**Work task:** Where a picture appears, leave it out, and print the rest of the records as they are.

[Change detection outputs]
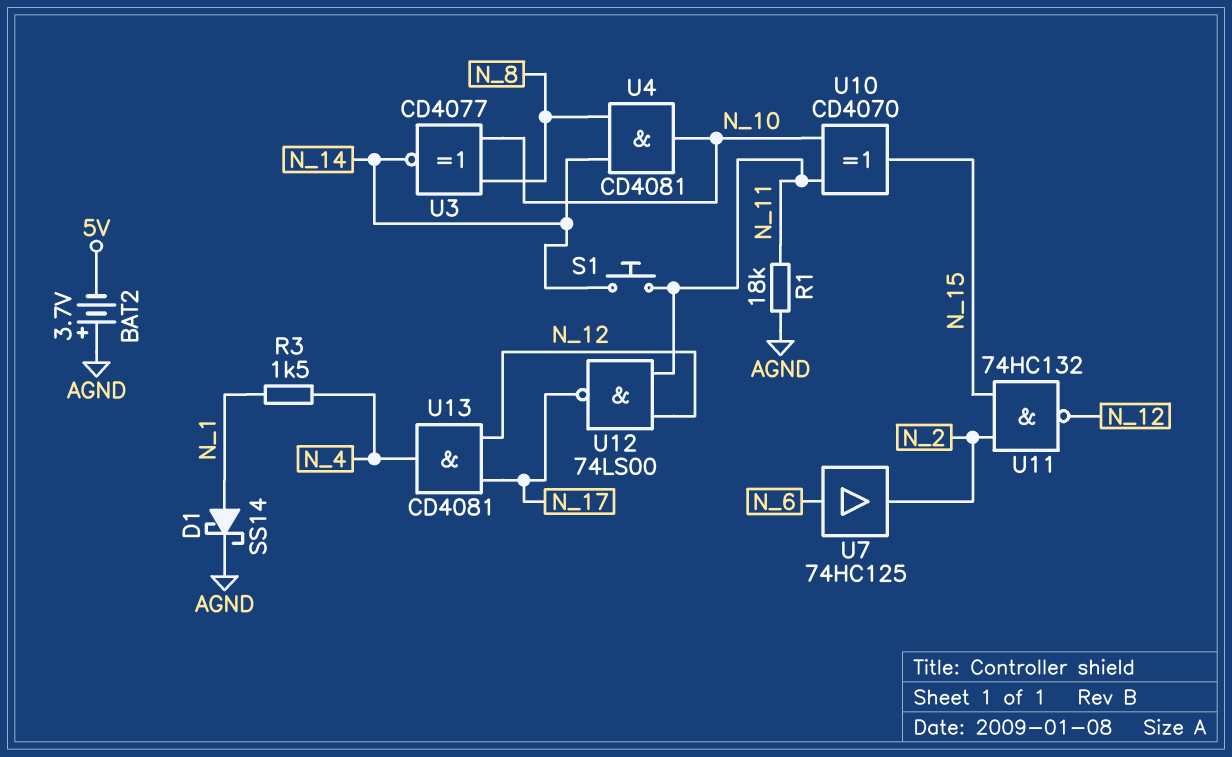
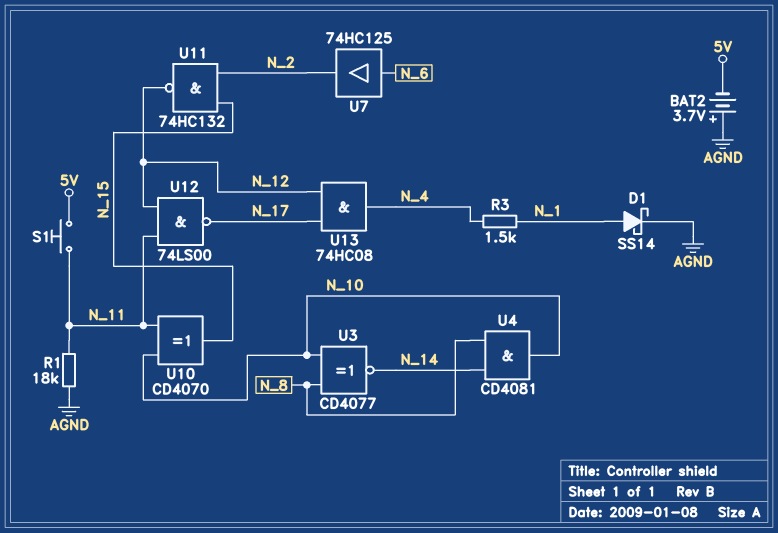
S1: button (N_11, N_14) -> button (5V, N_11)
U13: AND CD4081 (in N_12, in N_17, out N_4) -> AND 74HC08 (in N_12, in N_17, out N_4)

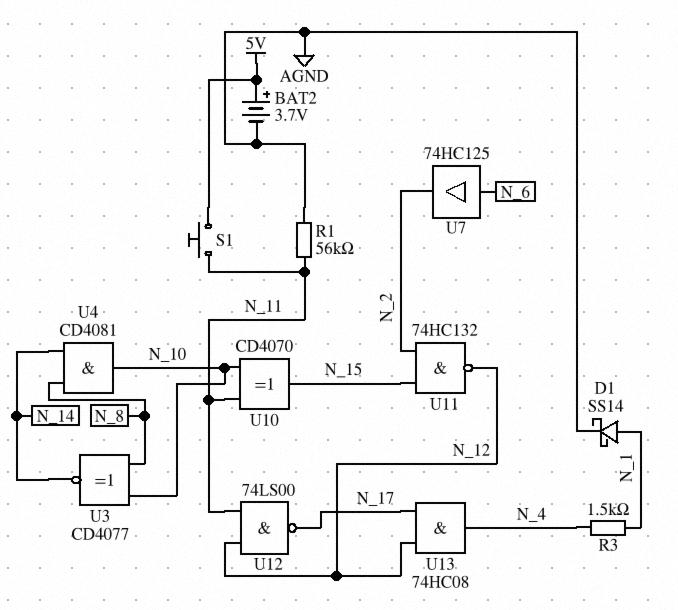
BAT2: 3.7V (plus AGND, minus 5V) -> 3.7V (plus 5V, minus AGND)
R1: 18k (AGND, N_11) -> 56k (AGND, N_11)

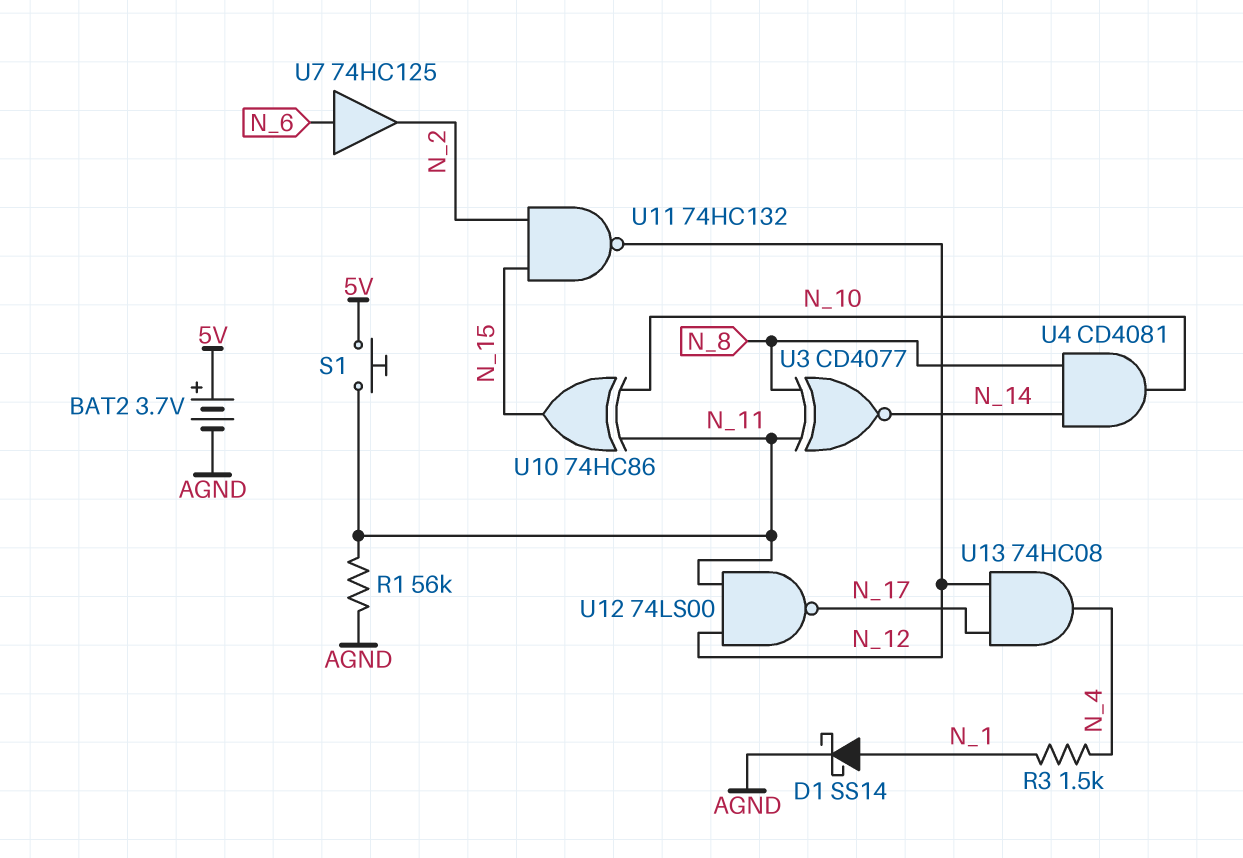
U3: XNOR CD4077 (in N_8, in N_10, out N_14) -> XNOR CD4077 (in N_8, in N_11, out N_14)
U10: XOR CD4070 (in N_10, in N_11, out N_15) -> XOR 74HC86 (in N_10, in N_11, out N_15)

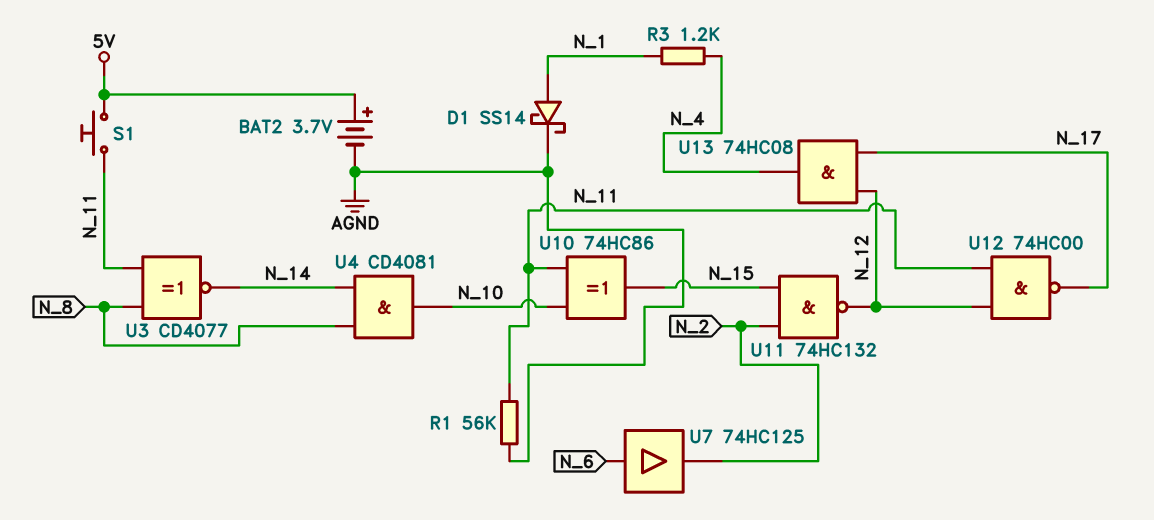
R3: 1.5k (N_1, N_4) -> 1.2k (N_1, N_4)
U12: NAND 74LS00 (in N_11, in N_12, out N_17) -> NAND 74HC00 (in N_11, in N_12, out N_17)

**Output:**
S1: button (N_11, N_14) -> button (5V, N_11)
U13: AND CD4081 (in N_12, in N_17, out N_4) -> AND 74HC08 (in N_12, in N_17, out N_4)

BAT2: 3.7V (plus AGND, minus 5V) -> 3.7V (plus 5V, minus AGND)
R1: 18k (AGND, N_11) -> 56k (AGND, N_11)

U3: XNOR CD4077 (in N_8, in N_10, out N_14) -> XNOR CD4077 (in N_8, in N_11, out N_14)
U10: XOR CD4070 (in N_10, in N_11, out N_15) -> XOR 74HC86 (in N_10, in N_11, out N_15)

R3: 1.5k (N_1, N_4) -> 1.2k (N_1, N_4)
U12: NAND 74LS00 (in N_11, in N_12, out N_17) -> NAND 74HC00 (in N_11, in N_12, out N_17)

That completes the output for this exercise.